-- Opening Marker --

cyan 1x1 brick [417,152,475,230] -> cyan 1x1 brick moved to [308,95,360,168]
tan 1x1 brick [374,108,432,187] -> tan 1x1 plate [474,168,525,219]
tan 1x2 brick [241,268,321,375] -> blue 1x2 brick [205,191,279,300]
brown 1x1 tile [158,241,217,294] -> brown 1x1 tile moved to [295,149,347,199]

-- Closing Marker --
-- Opening Marker --

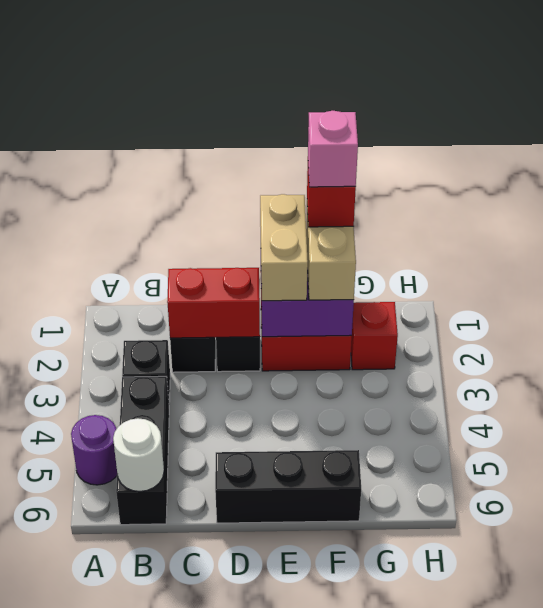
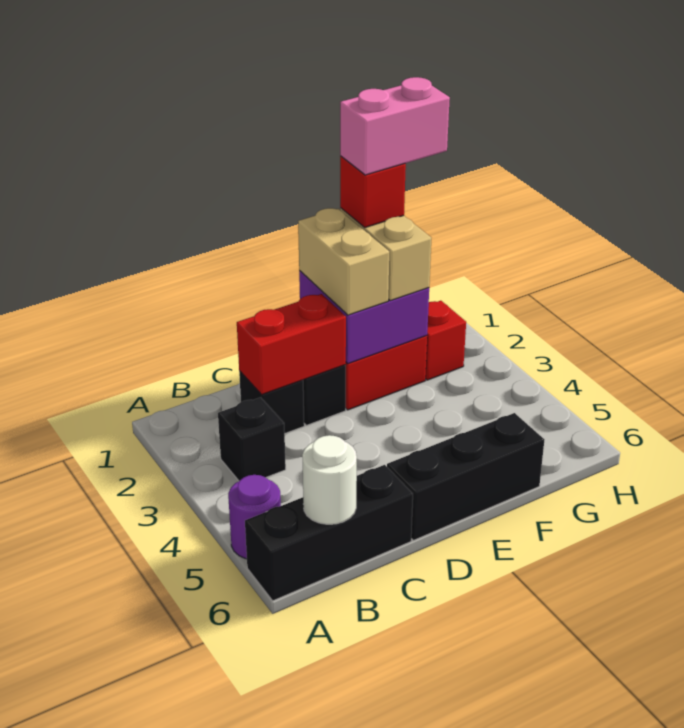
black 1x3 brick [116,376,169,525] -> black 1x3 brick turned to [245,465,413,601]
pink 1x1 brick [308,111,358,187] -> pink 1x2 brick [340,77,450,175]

-- Closing Marker --

Using only the entries above, output the line with "tan 1x1 brick", the line with "brown 1x1 tile [158,241,217,294]", and all lines between them, exactly as they stand.

RESPONSE:
tan 1x1 brick [374,108,432,187] -> tan 1x1 plate [474,168,525,219]
tan 1x2 brick [241,268,321,375] -> blue 1x2 brick [205,191,279,300]
brown 1x1 tile [158,241,217,294] -> brown 1x1 tile moved to [295,149,347,199]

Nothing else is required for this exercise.